==== STORED DATA

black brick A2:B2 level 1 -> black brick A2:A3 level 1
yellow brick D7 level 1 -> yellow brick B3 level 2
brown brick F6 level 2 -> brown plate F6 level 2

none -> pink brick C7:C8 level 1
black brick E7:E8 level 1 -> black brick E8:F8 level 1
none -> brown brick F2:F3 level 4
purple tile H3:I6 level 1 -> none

========

Starting at the line that contains "brown brick F6", write out every line through the last one in the data above, exactly as it stands.

brown brick F6 level 2 -> brown plate F6 level 2

none -> pink brick C7:C8 level 1
black brick E7:E8 level 1 -> black brick E8:F8 level 1
none -> brown brick F2:F3 level 4
purple tile H3:I6 level 1 -> none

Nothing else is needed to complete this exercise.